> [TASK INSTRUCTIONS] Which lines below fall between the one containing "R3: 47k (NET11, VA) -> 47k (NET3, NET11)" and the one containing "P2 pin 1: N11 -> GND"? Repeat them exactly, counting both of those lines, and add nothing else.
== Segment start ==
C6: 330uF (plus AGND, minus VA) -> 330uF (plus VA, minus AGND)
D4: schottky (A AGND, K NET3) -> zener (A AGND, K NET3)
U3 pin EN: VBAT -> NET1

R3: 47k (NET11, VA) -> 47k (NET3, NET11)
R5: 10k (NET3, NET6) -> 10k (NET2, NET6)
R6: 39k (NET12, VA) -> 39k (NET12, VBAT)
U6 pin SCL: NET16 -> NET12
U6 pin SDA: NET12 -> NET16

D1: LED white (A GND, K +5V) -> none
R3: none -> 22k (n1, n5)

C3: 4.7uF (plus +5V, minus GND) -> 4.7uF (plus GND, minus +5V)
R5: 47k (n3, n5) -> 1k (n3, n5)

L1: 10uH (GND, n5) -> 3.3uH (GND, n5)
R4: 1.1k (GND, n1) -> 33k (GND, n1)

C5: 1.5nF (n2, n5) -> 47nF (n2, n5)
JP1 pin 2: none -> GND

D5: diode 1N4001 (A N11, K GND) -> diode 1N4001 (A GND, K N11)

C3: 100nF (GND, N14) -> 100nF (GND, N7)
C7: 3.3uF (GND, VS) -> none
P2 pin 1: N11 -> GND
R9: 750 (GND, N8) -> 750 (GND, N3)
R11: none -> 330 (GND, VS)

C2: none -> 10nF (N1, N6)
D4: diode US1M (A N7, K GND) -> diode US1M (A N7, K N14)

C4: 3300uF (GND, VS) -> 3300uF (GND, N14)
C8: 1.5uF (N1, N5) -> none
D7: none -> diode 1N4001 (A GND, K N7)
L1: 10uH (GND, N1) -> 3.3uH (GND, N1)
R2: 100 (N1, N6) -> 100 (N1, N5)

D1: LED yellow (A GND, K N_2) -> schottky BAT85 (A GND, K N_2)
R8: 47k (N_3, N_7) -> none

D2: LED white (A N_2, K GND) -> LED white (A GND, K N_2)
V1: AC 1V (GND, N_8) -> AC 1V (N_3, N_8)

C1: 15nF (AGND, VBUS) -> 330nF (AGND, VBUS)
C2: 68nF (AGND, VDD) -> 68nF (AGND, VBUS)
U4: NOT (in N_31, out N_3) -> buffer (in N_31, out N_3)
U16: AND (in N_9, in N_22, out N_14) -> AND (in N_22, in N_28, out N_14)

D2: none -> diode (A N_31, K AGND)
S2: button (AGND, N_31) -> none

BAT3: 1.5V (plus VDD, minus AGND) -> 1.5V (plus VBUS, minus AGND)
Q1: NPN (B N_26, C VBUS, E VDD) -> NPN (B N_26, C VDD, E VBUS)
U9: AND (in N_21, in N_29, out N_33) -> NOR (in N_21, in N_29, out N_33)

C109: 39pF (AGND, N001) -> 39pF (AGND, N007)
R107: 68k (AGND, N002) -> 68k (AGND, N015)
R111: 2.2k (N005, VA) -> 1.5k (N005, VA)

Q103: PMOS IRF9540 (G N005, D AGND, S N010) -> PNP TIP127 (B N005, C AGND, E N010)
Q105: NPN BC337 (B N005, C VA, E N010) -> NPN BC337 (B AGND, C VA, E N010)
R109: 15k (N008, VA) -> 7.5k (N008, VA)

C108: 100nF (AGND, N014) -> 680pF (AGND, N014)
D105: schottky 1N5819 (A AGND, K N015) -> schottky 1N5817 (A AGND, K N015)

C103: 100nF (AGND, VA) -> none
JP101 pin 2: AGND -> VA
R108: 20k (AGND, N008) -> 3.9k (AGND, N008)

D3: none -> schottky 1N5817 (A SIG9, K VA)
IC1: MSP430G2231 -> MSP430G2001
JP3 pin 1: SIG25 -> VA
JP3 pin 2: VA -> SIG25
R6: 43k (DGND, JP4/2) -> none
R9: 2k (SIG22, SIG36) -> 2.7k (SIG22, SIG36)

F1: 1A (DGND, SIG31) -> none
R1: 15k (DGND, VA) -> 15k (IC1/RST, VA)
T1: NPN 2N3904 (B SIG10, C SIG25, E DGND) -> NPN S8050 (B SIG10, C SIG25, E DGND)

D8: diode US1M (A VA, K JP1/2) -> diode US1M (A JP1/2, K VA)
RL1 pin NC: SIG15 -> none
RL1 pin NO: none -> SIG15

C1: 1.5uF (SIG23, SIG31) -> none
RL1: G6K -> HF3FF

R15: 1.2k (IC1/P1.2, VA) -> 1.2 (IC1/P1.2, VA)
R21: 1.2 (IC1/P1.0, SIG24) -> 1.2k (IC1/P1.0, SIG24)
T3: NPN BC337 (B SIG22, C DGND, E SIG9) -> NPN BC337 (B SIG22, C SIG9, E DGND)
== Segment end ==
> [YOUR RESPONSE]
R3: 47k (NET11, VA) -> 47k (NET3, NET11)
R5: 10k (NET3, NET6) -> 10k (NET2, NET6)
R6: 39k (NET12, VA) -> 39k (NET12, VBAT)
U6 pin SCL: NET16 -> NET12
U6 pin SDA: NET12 -> NET16

D1: LED white (A GND, K +5V) -> none
R3: none -> 22k (n1, n5)

C3: 4.7uF (plus +5V, minus GND) -> 4.7uF (plus GND, minus +5V)
R5: 47k (n3, n5) -> 1k (n3, n5)

L1: 10uH (GND, n5) -> 3.3uH (GND, n5)
R4: 1.1k (GND, n1) -> 33k (GND, n1)

C5: 1.5nF (n2, n5) -> 47nF (n2, n5)
JP1 pin 2: none -> GND

D5: diode 1N4001 (A N11, K GND) -> diode 1N4001 (A GND, K N11)

C3: 100nF (GND, N14) -> 100nF (GND, N7)
C7: 3.3uF (GND, VS) -> none
P2 pin 1: N11 -> GND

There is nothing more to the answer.